Every line from the top of the records below through the one containing "second_place: [513, 231]" must be copied exactly, and the pictures must not be.

────────────────────────────────────────

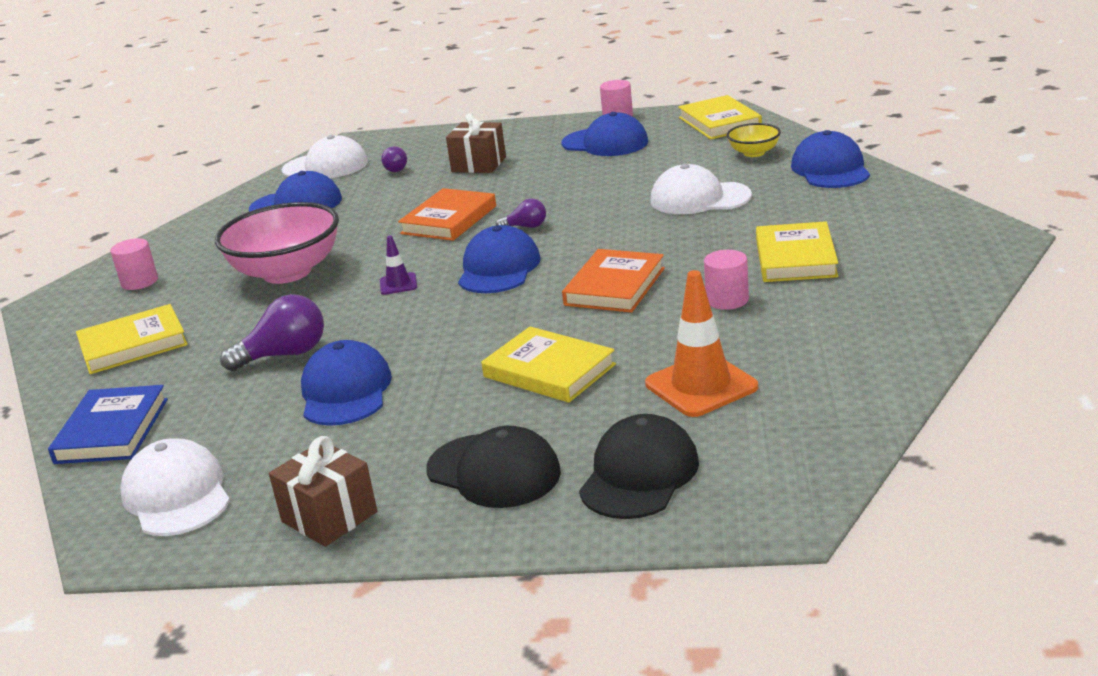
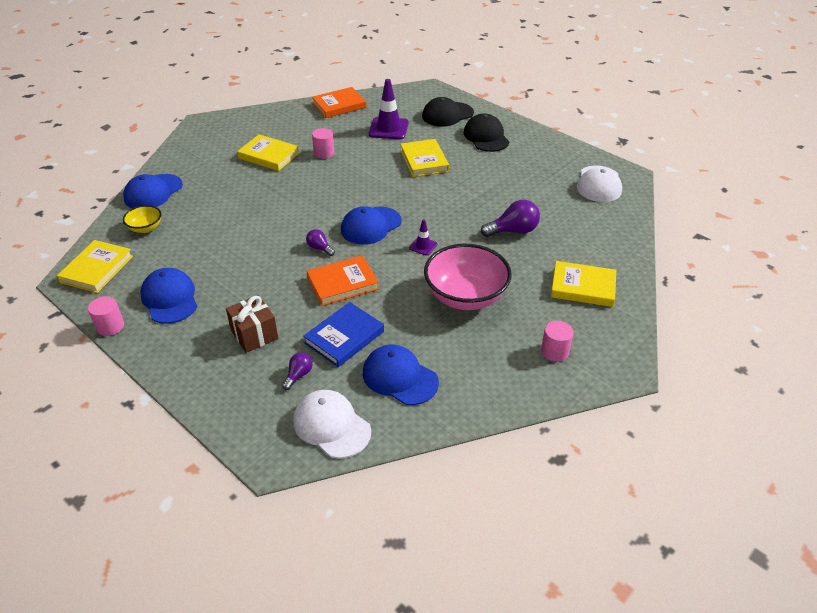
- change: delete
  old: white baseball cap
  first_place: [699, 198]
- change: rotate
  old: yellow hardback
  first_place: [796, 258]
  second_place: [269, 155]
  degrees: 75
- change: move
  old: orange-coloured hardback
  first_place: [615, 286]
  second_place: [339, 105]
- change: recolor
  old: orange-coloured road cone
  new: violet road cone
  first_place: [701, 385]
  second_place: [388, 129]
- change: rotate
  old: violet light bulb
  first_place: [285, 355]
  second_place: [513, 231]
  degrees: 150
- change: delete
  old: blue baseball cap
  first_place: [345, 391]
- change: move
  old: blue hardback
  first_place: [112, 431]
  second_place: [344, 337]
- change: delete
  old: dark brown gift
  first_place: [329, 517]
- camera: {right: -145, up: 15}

────────────────────────────────────────

**Solution to this task**
- change: delete
  old: white baseball cap
  first_place: [699, 198]
- change: rotate
  old: yellow hardback
  first_place: [796, 258]
  second_place: [269, 155]
  degrees: 75
- change: move
  old: orange-coloured hardback
  first_place: [615, 286]
  second_place: [339, 105]
- change: recolor
  old: orange-coloured road cone
  new: violet road cone
  first_place: [701, 385]
  second_place: [388, 129]
- change: rotate
  old: violet light bulb
  first_place: [285, 355]
  second_place: [513, 231]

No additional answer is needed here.